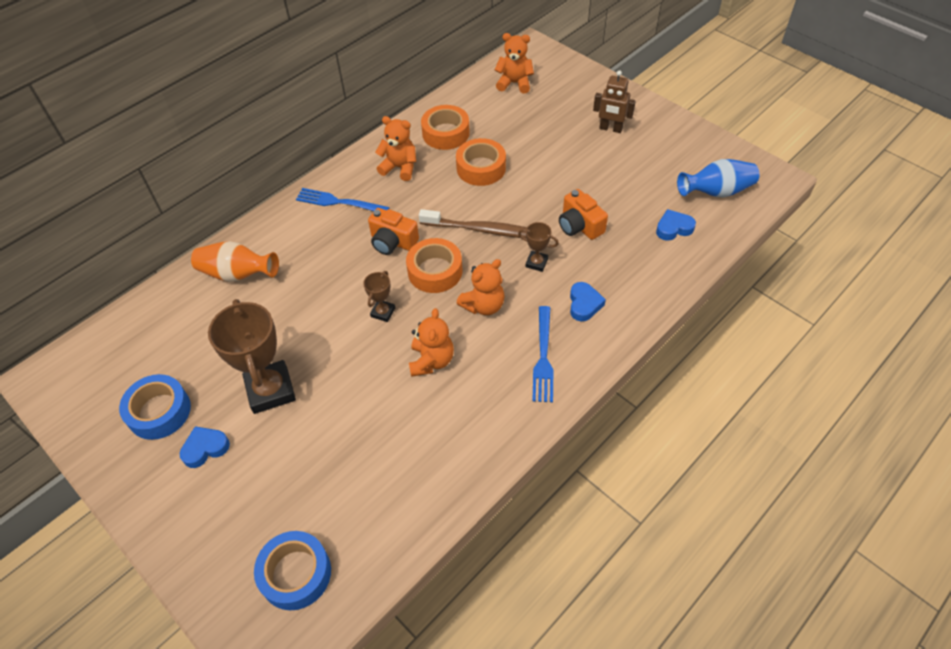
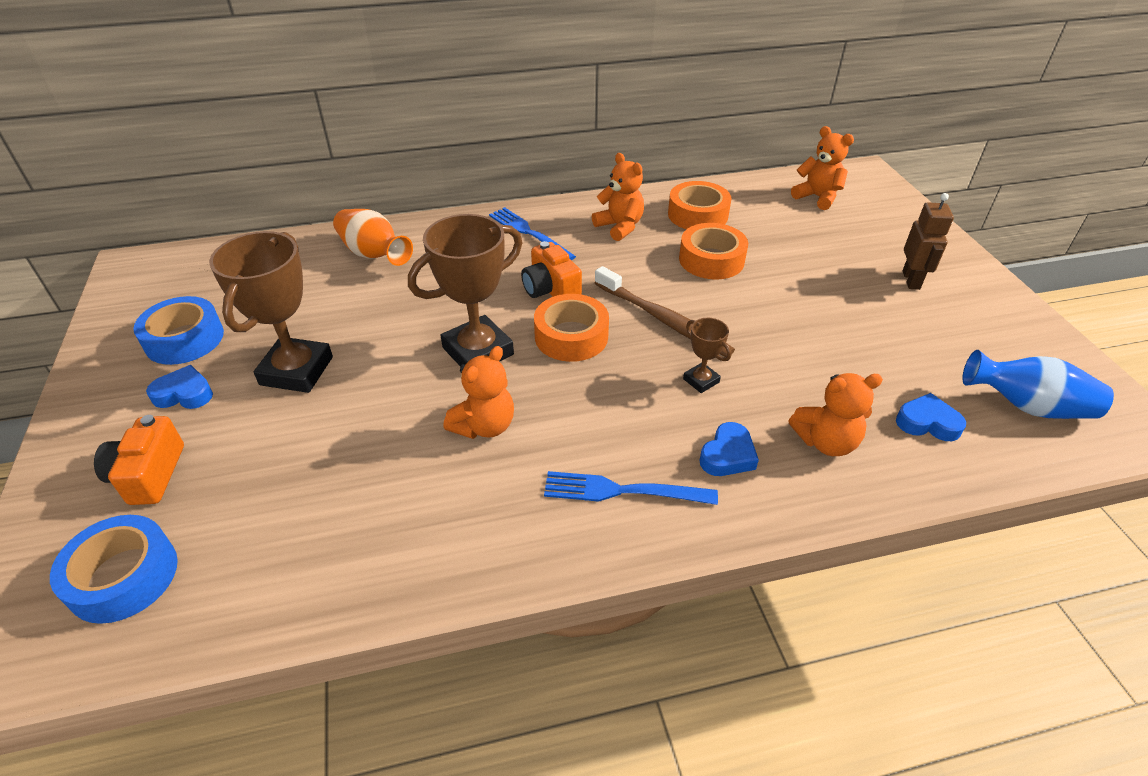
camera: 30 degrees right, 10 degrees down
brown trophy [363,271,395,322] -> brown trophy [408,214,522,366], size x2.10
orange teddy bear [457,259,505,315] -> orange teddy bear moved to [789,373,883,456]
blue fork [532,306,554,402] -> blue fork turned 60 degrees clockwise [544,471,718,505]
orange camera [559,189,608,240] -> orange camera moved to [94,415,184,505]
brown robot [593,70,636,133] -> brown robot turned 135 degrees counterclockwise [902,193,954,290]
....
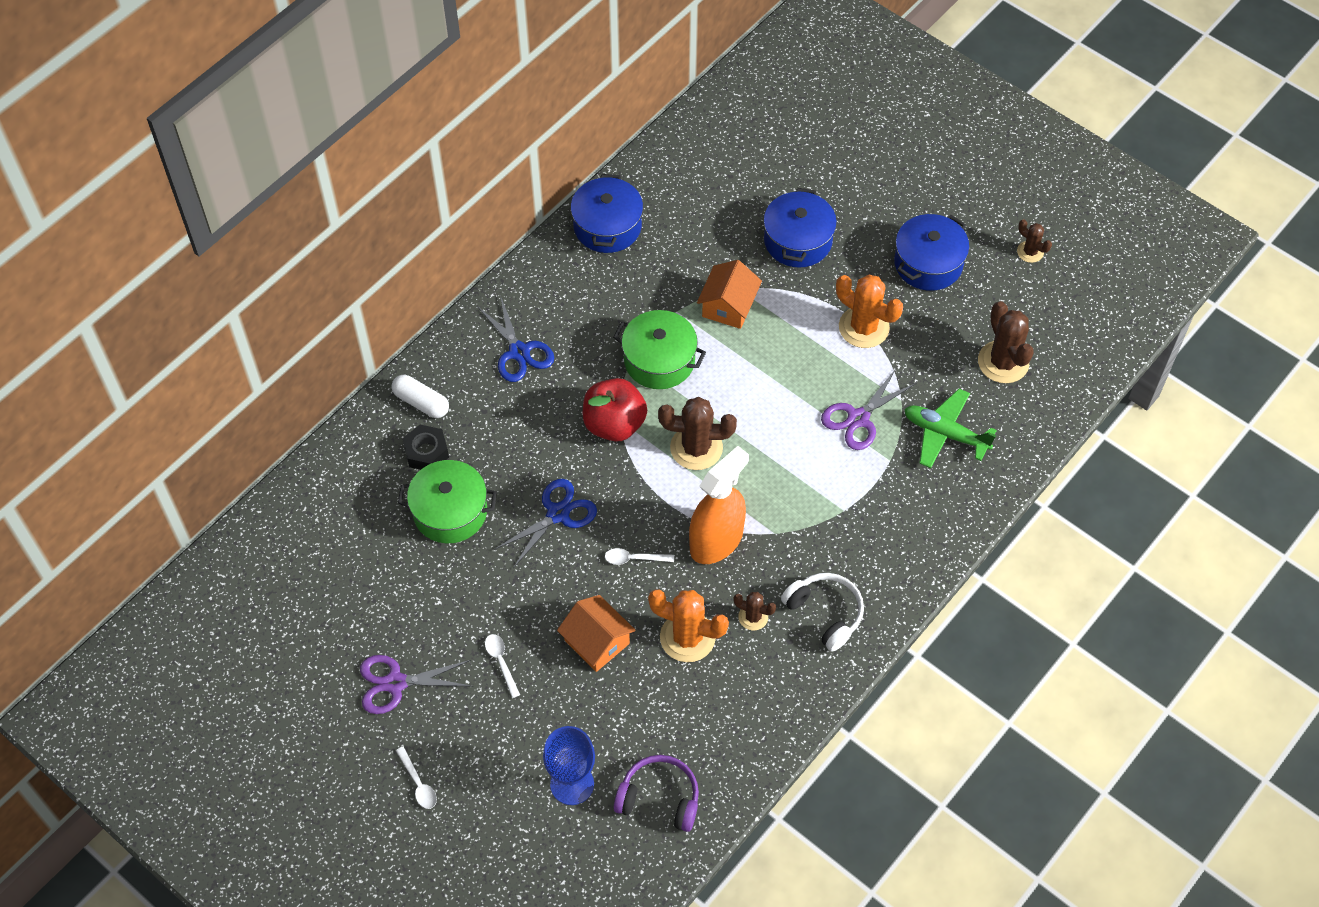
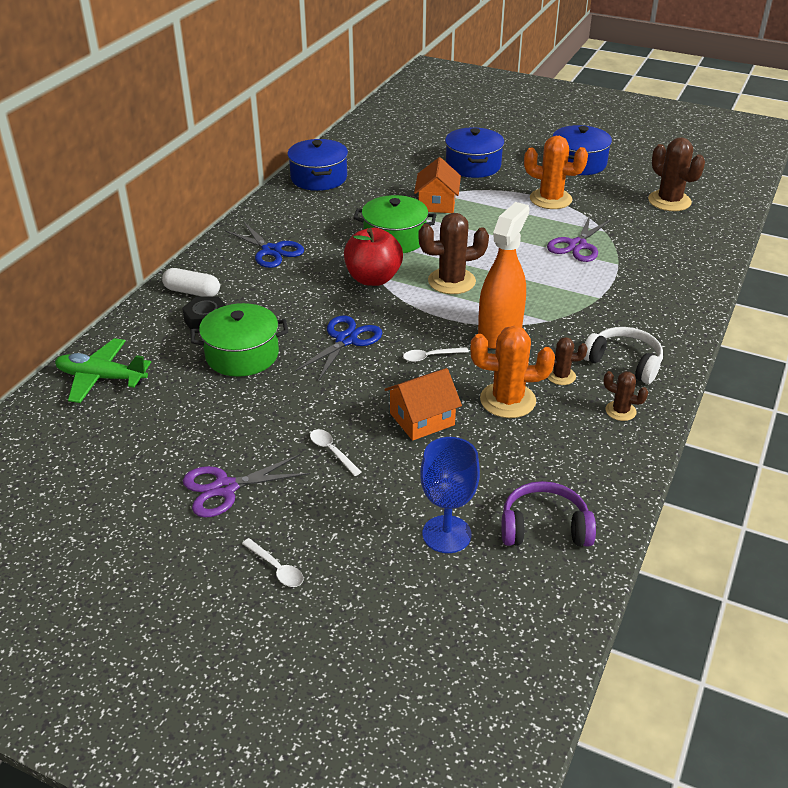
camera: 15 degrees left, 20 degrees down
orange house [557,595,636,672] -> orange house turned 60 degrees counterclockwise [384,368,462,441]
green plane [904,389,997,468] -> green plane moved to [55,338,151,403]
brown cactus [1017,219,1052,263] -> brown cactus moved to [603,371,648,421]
....
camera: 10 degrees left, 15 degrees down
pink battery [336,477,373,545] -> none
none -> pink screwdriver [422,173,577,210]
....
▶ [Work to complete]:
Word for word, restate the lines above from the line containing "orange teddy bear [457,259,505,315]" through the line containing "orange camera [559,189,608,240]", with both included and nothing else.

▶ [Exercise result]:
orange teddy bear [457,259,505,315] -> orange teddy bear moved to [789,373,883,456]
blue fork [532,306,554,402] -> blue fork turned 60 degrees clockwise [544,471,718,505]
orange camera [559,189,608,240] -> orange camera moved to [94,415,184,505]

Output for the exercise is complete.